Task statement –
The response must contain each line of the material that holds "zielony".

Task inputs –
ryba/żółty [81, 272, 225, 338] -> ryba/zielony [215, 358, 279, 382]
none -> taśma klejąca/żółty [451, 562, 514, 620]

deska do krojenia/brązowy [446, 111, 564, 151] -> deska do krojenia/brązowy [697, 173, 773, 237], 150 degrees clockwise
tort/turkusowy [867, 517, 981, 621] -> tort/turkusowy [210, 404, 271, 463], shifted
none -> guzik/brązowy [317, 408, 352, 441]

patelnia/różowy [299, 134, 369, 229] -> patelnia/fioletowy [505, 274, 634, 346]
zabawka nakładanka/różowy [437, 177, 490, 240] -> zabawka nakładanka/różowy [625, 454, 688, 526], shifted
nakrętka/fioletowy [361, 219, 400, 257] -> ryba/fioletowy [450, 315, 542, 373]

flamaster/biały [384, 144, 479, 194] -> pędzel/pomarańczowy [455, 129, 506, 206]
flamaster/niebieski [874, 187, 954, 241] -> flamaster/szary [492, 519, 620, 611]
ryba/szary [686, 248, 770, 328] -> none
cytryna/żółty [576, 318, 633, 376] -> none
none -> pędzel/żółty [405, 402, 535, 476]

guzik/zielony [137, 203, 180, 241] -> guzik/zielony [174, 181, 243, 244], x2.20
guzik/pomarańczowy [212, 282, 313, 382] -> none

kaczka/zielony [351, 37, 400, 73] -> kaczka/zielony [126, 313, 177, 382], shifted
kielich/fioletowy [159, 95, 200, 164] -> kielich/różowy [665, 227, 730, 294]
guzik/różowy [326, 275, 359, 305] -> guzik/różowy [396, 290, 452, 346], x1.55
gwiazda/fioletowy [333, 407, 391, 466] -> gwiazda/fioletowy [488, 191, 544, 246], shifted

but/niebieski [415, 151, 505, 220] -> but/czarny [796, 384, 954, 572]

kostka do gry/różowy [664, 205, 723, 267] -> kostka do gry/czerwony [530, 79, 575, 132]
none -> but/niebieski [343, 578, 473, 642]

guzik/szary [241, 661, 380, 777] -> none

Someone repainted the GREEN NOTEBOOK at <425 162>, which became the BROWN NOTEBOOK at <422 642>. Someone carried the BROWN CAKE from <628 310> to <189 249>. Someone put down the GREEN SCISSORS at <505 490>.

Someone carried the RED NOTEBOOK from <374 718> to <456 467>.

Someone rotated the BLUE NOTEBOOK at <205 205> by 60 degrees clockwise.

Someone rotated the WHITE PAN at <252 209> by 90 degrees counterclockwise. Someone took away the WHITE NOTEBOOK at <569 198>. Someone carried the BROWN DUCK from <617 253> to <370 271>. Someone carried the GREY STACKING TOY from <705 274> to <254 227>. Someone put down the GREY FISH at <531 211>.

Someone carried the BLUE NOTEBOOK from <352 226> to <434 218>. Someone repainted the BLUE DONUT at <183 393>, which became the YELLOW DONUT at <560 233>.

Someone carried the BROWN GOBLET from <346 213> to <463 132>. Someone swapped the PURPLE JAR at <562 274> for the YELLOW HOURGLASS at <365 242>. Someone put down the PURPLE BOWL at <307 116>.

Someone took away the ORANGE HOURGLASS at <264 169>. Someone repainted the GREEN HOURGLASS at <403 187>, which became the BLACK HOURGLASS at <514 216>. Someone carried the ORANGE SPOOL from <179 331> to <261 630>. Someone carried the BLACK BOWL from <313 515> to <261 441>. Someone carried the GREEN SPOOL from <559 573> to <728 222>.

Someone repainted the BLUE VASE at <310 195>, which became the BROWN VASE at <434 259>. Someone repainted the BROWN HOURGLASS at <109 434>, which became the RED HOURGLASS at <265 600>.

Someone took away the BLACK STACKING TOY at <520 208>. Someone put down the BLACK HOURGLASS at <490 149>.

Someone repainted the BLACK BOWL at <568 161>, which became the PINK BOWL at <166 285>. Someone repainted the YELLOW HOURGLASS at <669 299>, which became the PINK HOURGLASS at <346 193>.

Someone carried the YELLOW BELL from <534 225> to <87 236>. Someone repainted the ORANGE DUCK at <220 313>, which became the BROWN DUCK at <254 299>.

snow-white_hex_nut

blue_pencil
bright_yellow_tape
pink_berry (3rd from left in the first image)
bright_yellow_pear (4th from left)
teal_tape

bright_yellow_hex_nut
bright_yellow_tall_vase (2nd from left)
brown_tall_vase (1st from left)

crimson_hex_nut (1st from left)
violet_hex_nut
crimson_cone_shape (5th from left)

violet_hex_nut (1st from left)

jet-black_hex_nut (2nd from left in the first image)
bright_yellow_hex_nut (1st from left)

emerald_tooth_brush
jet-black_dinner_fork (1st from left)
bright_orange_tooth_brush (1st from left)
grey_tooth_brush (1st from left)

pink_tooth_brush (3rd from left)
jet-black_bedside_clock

The completed task –
ryba/żółty [81, 272, 225, 338] -> ryba/zielony [215, 358, 279, 382]
guzik/zielony [137, 203, 180, 241] -> guzik/zielony [174, 181, 243, 244], x2.20
kaczka/zielony [351, 37, 400, 73] -> kaczka/zielony [126, 313, 177, 382], shifted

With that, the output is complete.